**Supplied data:**
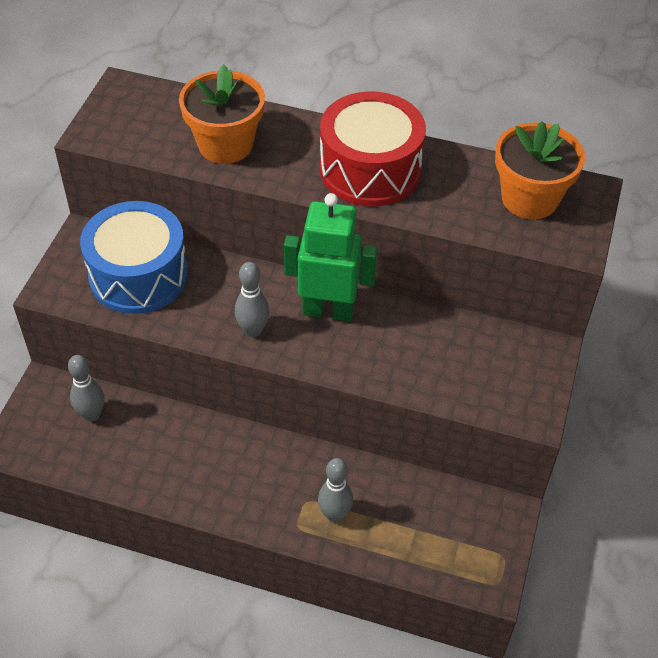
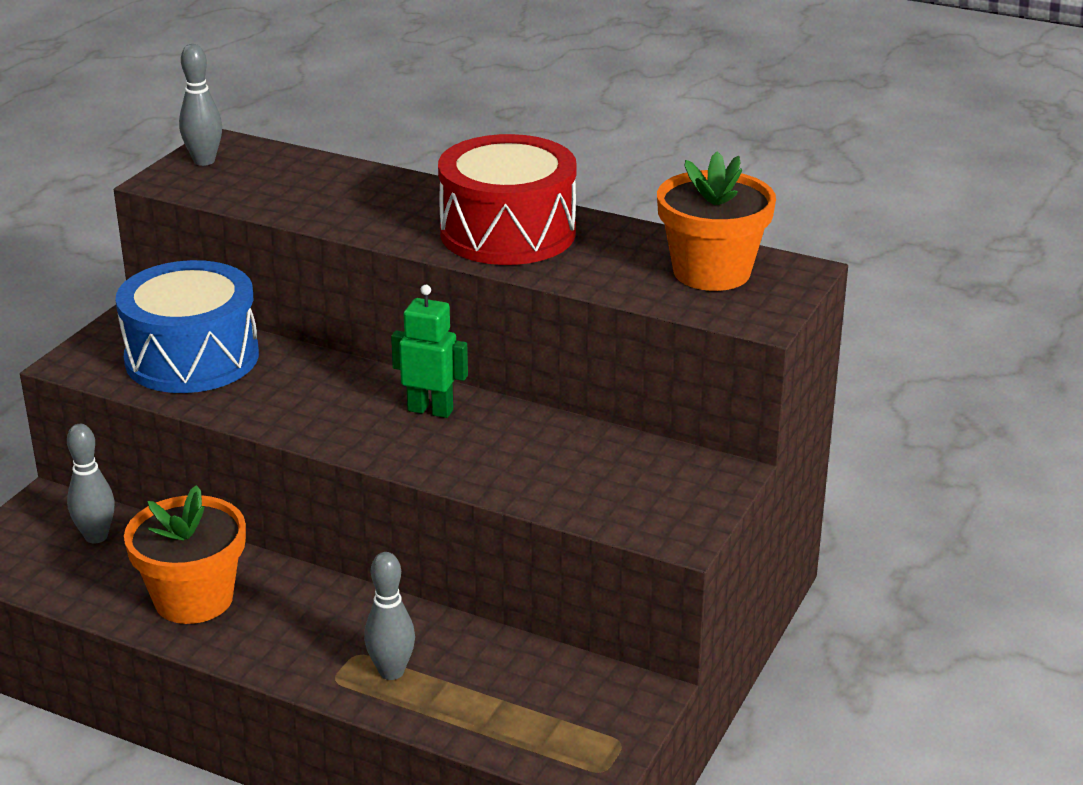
camera: 10 degrees right, 20 degrees down
(225, 144) = (329, 199): orange flower pot -> orange flower pot (193, 599)
(253, 330) = (321, 421): grey bowling pin -> grey bowling pin (204, 161)
(328, 310) = (430, 410): green robot -> green robot, size x0.63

**Work order:** Leaving images out, please output every line of the data exactly.

**Answer box:**
camera: 10 degrees right, 20 degrees down
(225, 144) = (329, 199): orange flower pot -> orange flower pot (193, 599)
(253, 330) = (321, 421): grey bowling pin -> grey bowling pin (204, 161)
(328, 310) = (430, 410): green robot -> green robot, size x0.63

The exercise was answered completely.